- _Data for this exercise_:
——
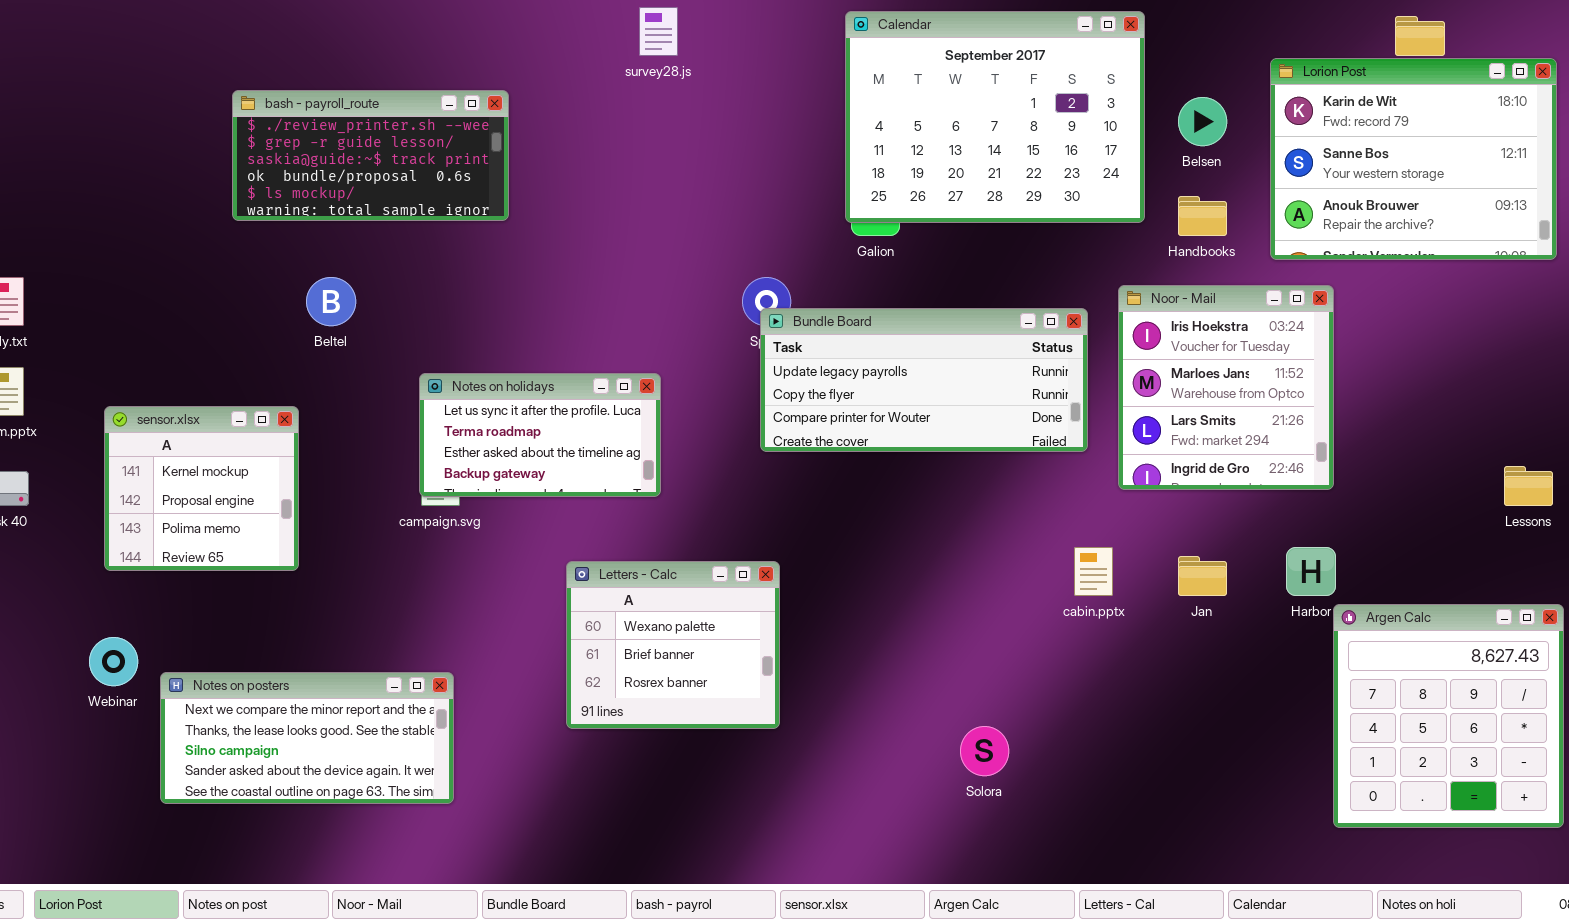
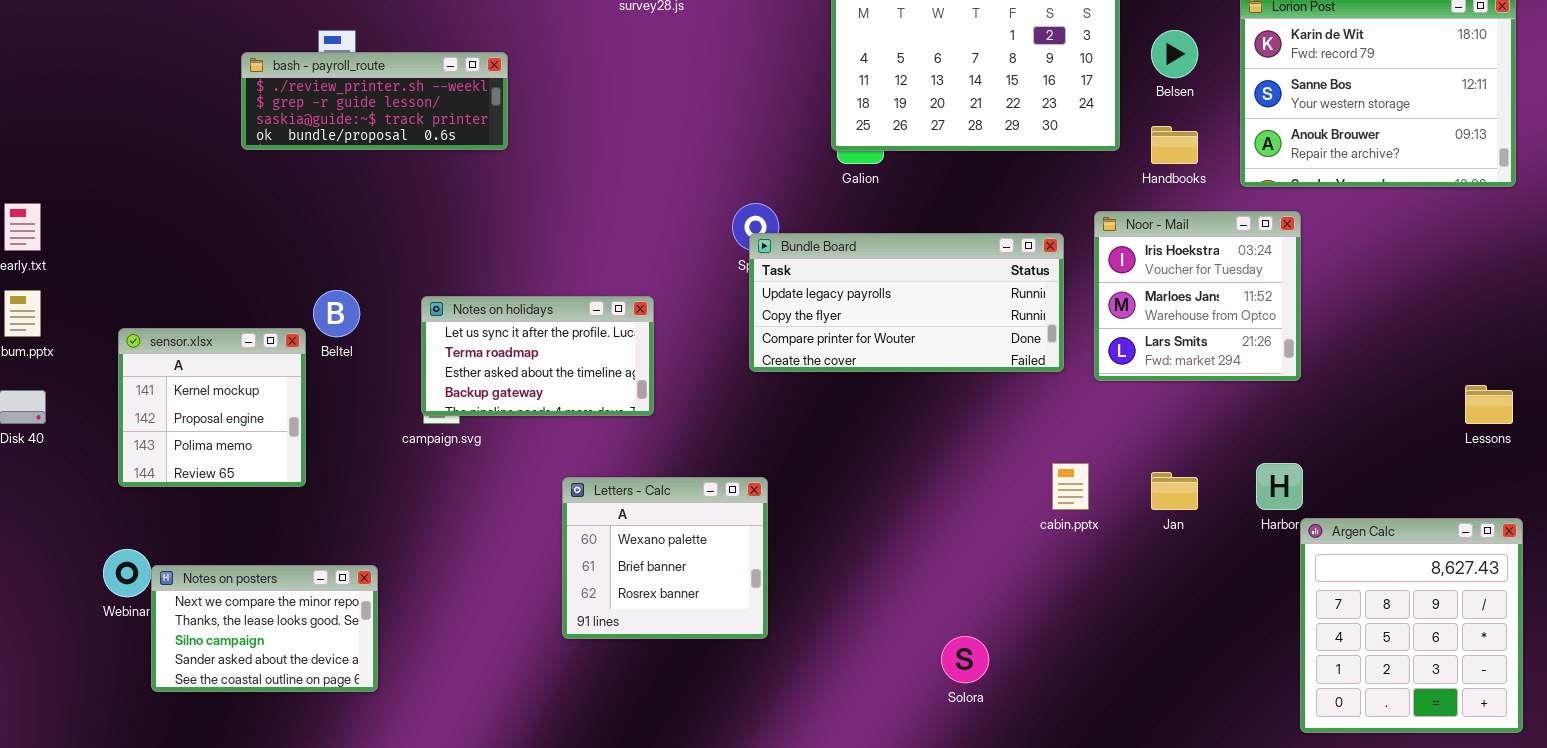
bash - payroll_route: [232,90,509,221] -> [241,52,508,150], resized
Beltel: [306,277,356,326] -> [313,290,360,337], moved
Noor - Mail: [1118,285,1334,490] -> [1094,211,1301,381], resized
Notes on posters: [160,672,454,804] -> [151,565,378,692], moved, resized

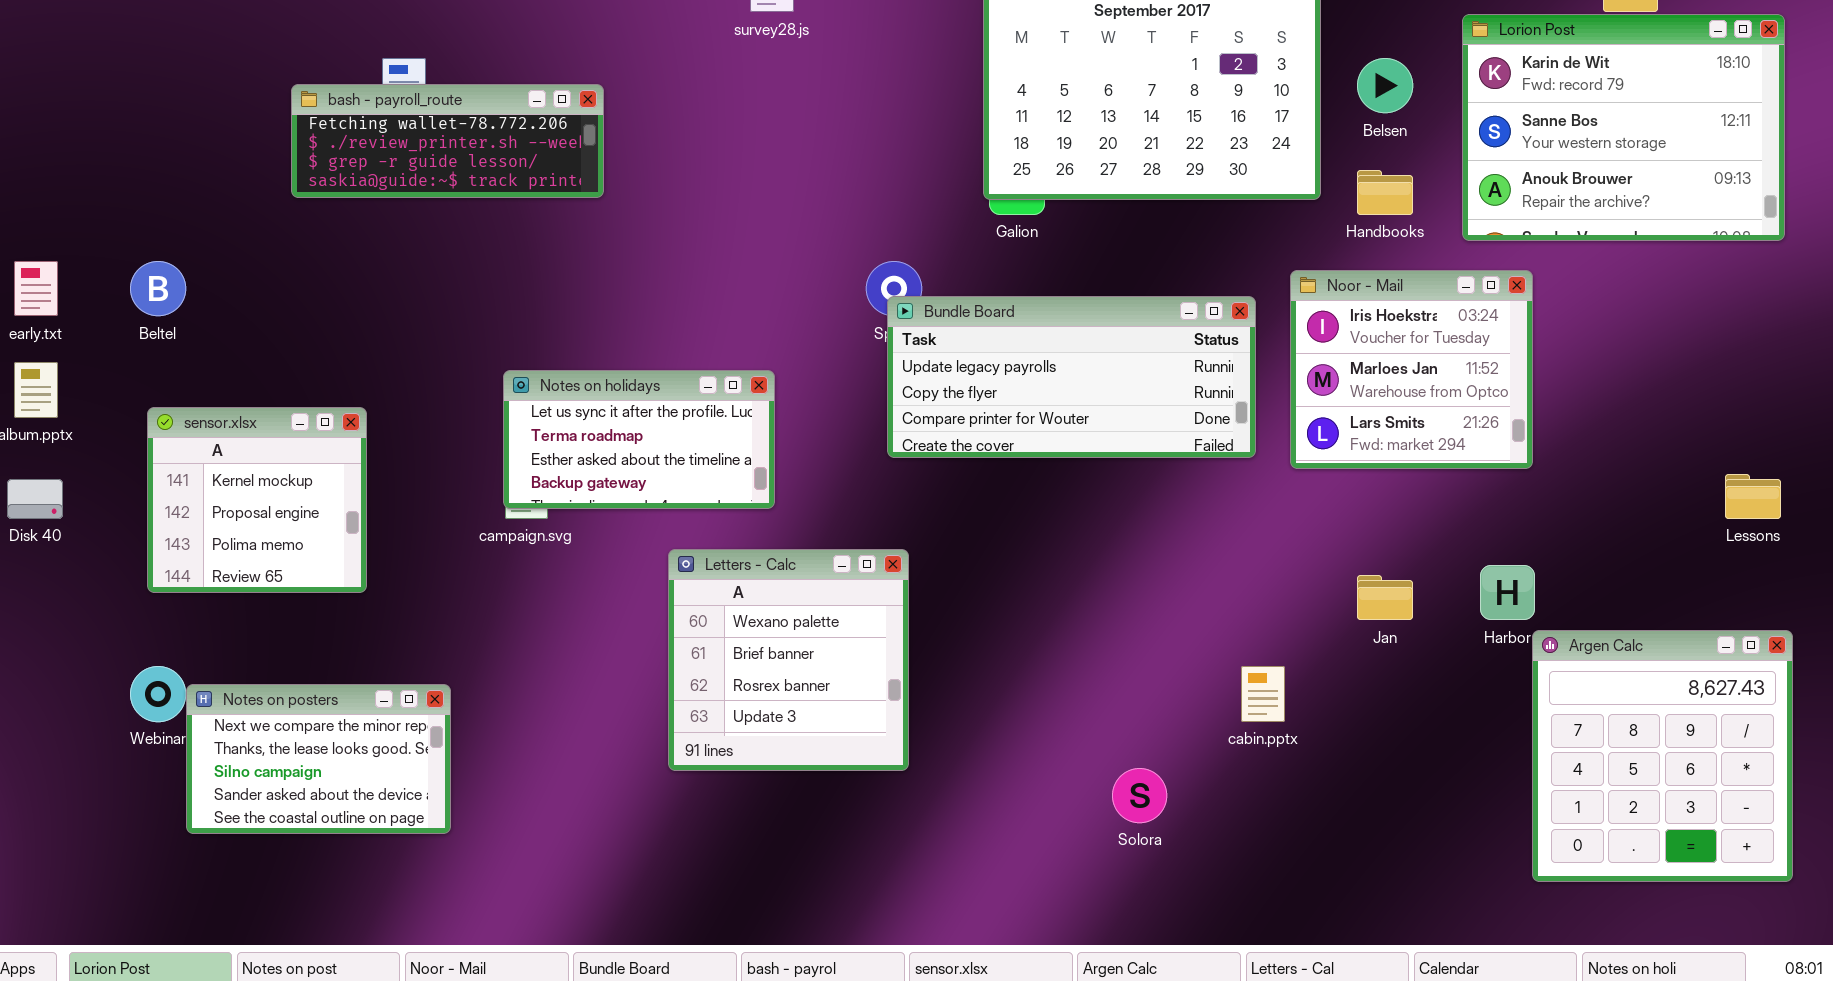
bash - payroll_route: [241,52,508,150] -> [291,84,604,198], scrolled up 1 row
Beltel: [313,290,360,337] -> [130,261,186,316], moved
cabin.pptx: [1052,463,1089,510] -> [1241,666,1285,722], moved
Letters - Calc: [562,477,768,639] -> [668,549,909,771], resized

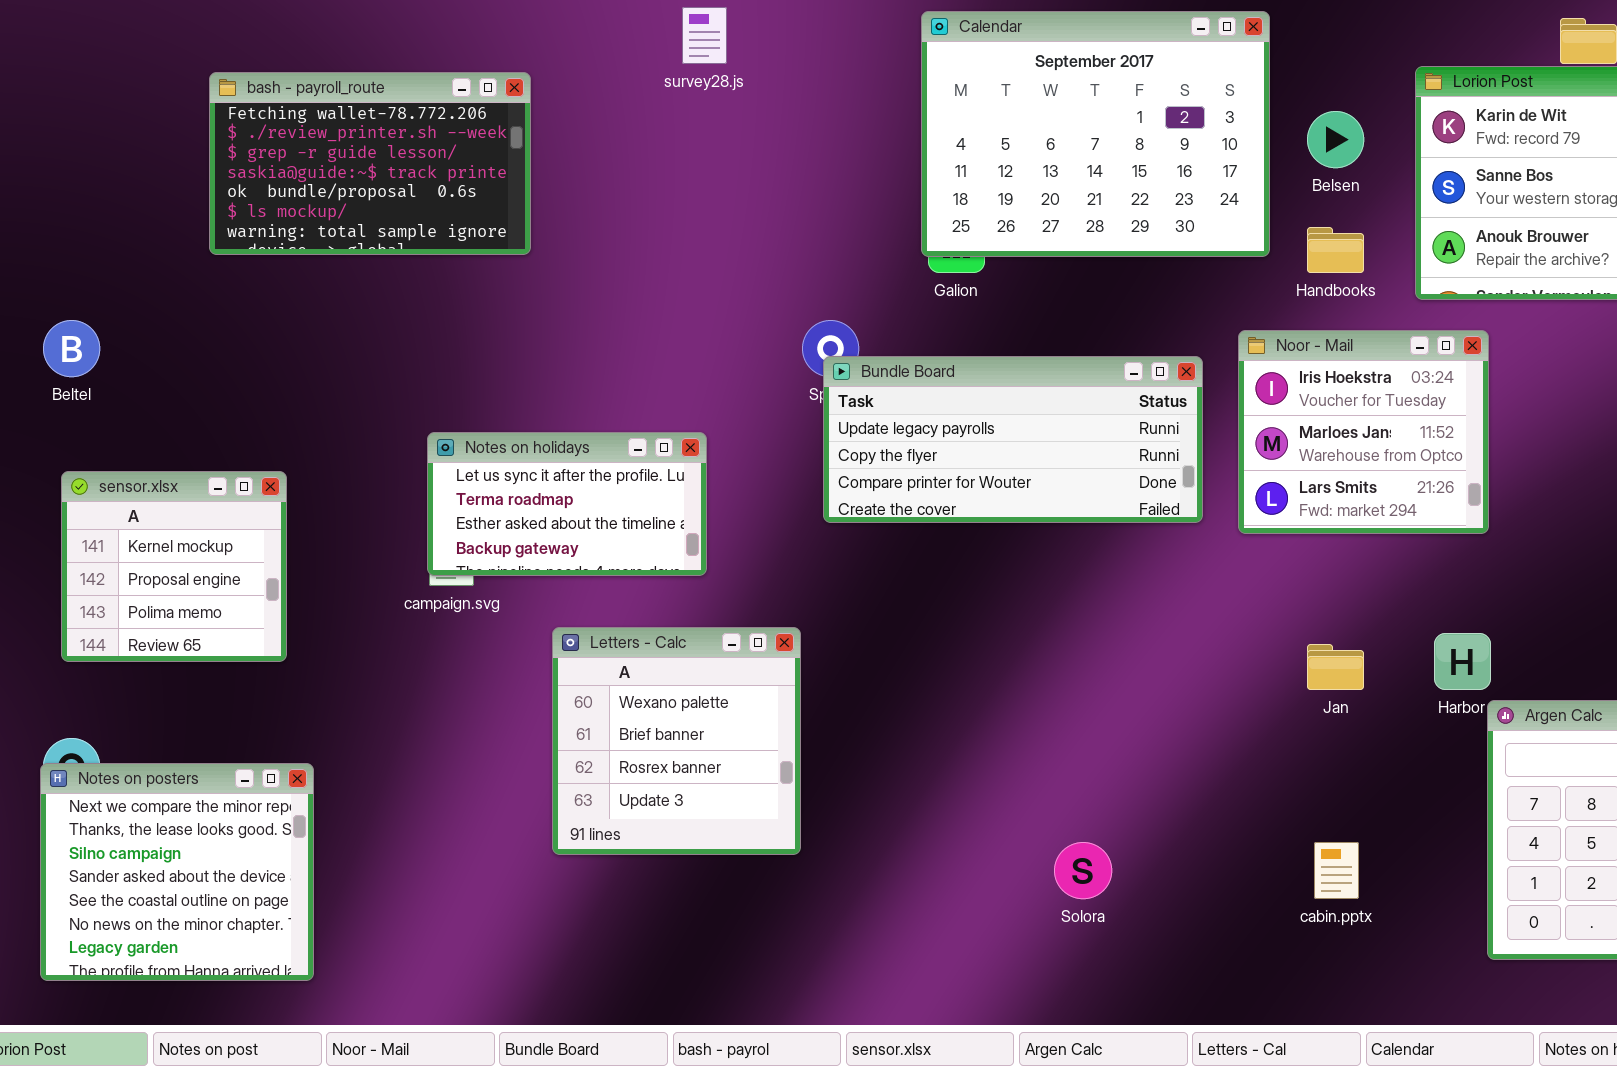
bash - payroll_route: [291,84,604,198] -> [209,72,531,255], resized
Letters - Calc: [668,549,909,771] -> [552,627,801,855], moved
cabin.pptx: [1241,666,1285,722] -> [1314,842,1359,899], moved
Notes on posters: [186,684,451,834] -> [40,763,314,981], moved, resized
——
- _Assigned task_:
Give back, unaltered, each line of the listing from the first to the line that contains "bash - payroll_route: [241,52,508,150]", leaving every picture out.

- _Response_:
bash - payroll_route: [232,90,509,221] -> [241,52,508,150], resized
Beltel: [306,277,356,326] -> [313,290,360,337], moved
Noor - Mail: [1118,285,1334,490] -> [1094,211,1301,381], resized
Notes on posters: [160,672,454,804] -> [151,565,378,692], moved, resized

bash - payroll_route: [241,52,508,150] -> [291,84,604,198], scrolled up 1 row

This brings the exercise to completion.